# DIRECTIONS FOR THIS TASK:
Copy every entry exactly, but skip the pictures.

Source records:
----------------------------------------
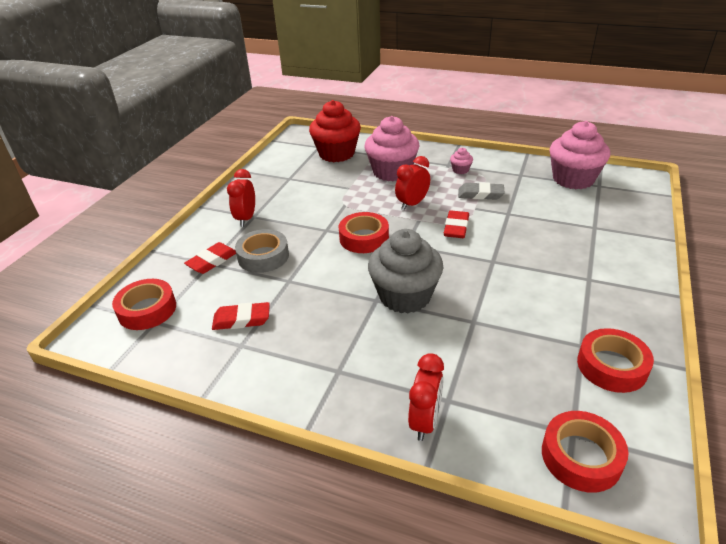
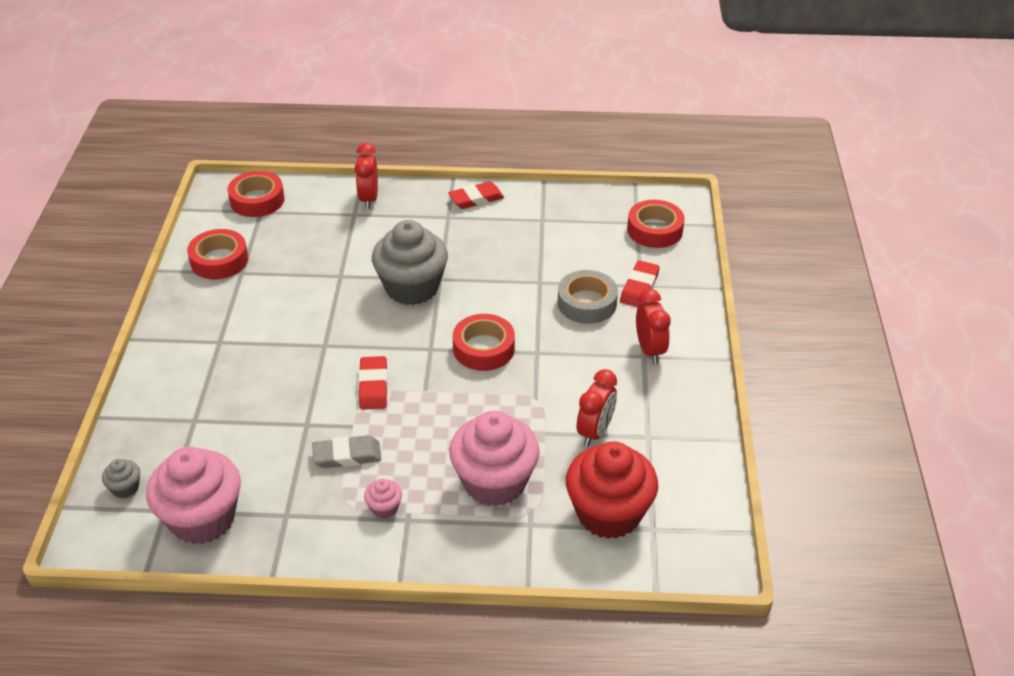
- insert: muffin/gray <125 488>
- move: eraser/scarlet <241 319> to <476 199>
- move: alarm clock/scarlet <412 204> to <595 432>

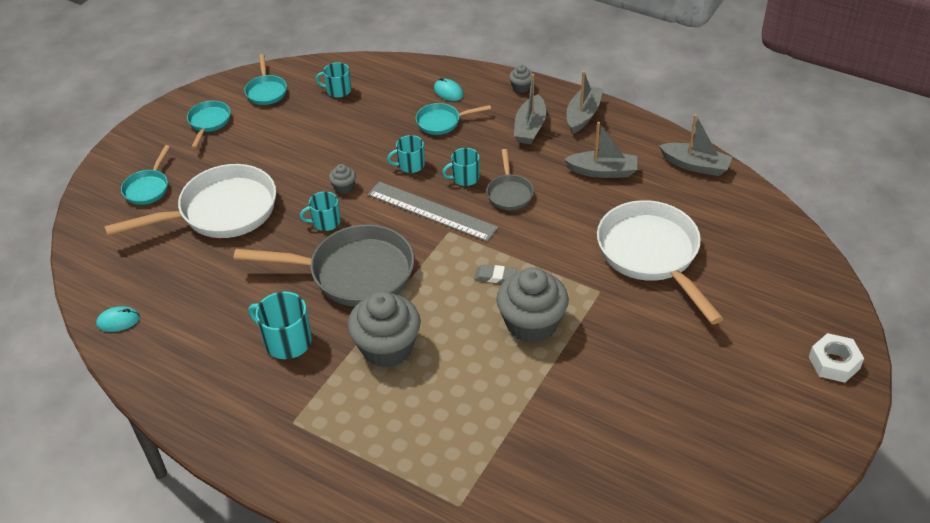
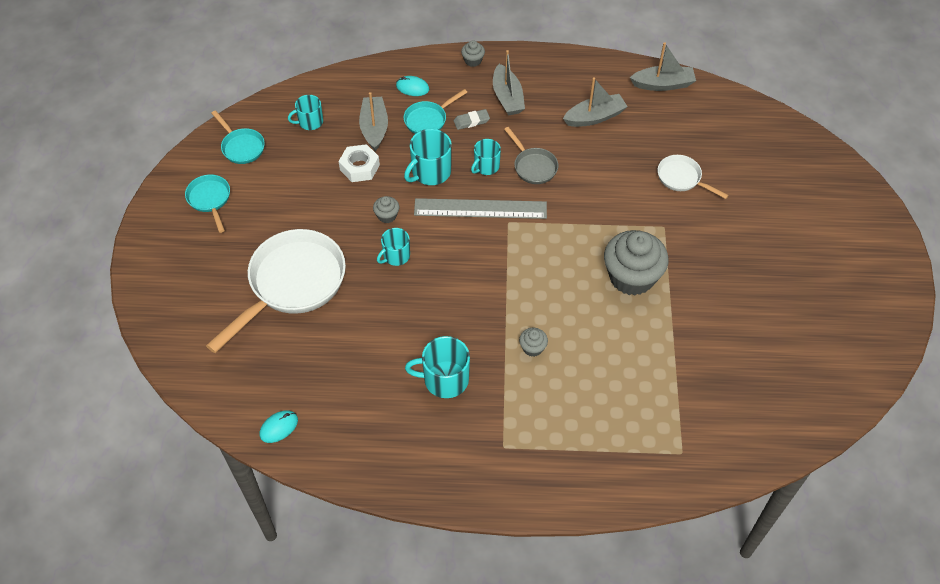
- move: nut/white <834 363> to <359 167>
- move: toy boat/gray <583 115> to <374 128>
- resize: mug/aqua <410 165> = <430 172> x1.54
- move: eraser/gray <495 276> to <471 121>
- resize: muffin/gray <387 348> = <532 348> x0.43
- resize: pan/white <651 255> = <682 178> x0.49
- delete: pan/aqua <148 188>
- delete: pan/gray <354 273>

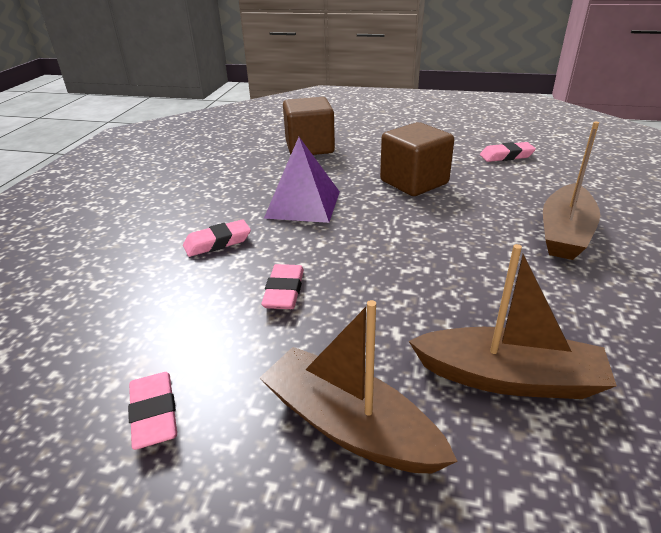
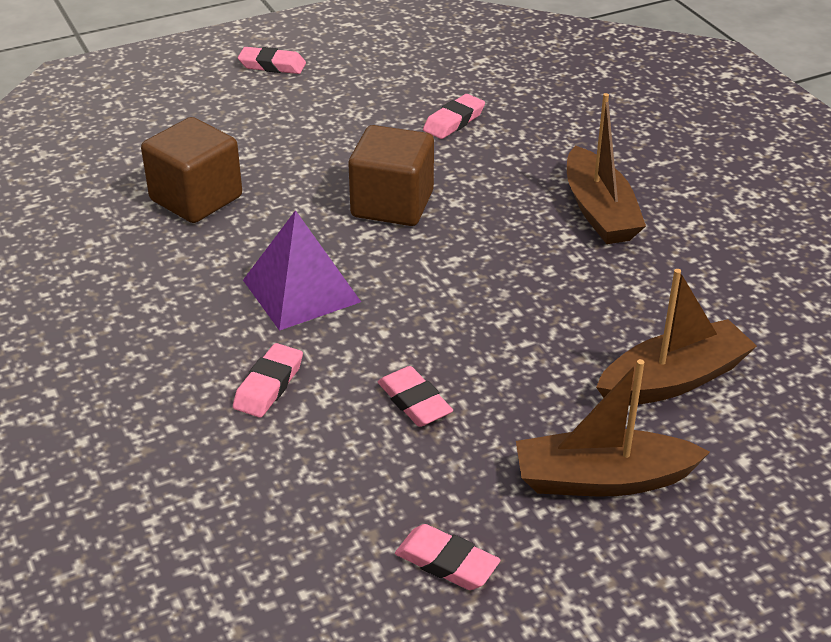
- insert: eraser/rosy <272 65>

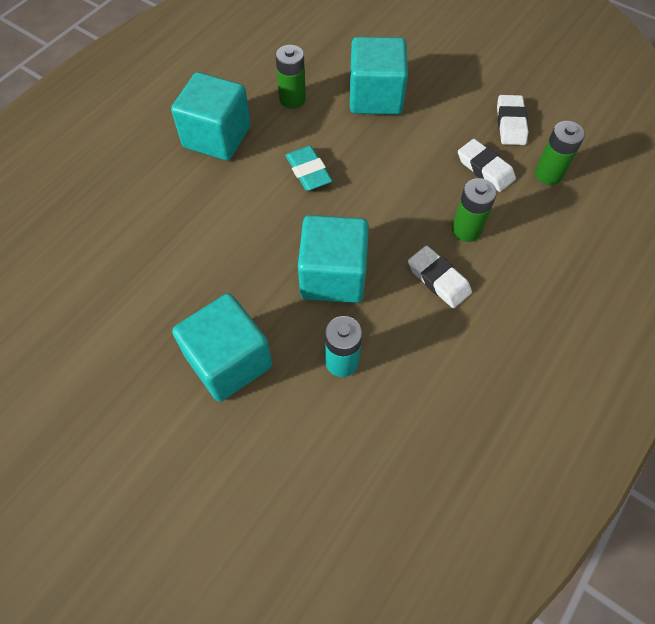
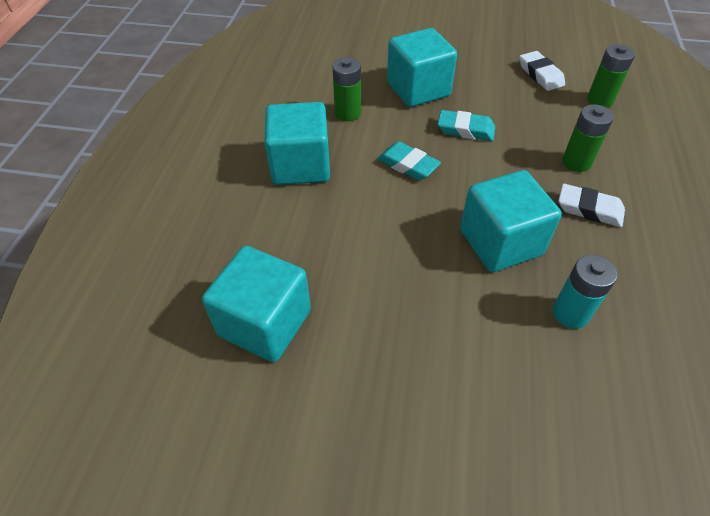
- move: block/aqua <229 361> to <265 323>
- insert: eraser/aqua <465 129>
- delete: eraser/white <485 169>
----------------------------------------
# TASK RESPONSE:
- insert: muffin/gray <125 488>
- move: eraser/scarlet <241 319> to <476 199>
- move: alarm clock/scarlet <412 204> to <595 432>

- move: nut/white <834 363> to <359 167>
- move: toy boat/gray <583 115> to <374 128>
- resize: mug/aqua <410 165> = <430 172> x1.54
- move: eraser/gray <495 276> to <471 121>
- resize: muffin/gray <387 348> = <532 348> x0.43
- resize: pan/white <651 255> = <682 178> x0.49
- delete: pan/aqua <148 188>
- delete: pan/gray <354 273>

- insert: eraser/rosy <272 65>

- move: block/aqua <229 361> to <265 323>
- insert: eraser/aqua <465 129>
- delete: eraser/white <485 169>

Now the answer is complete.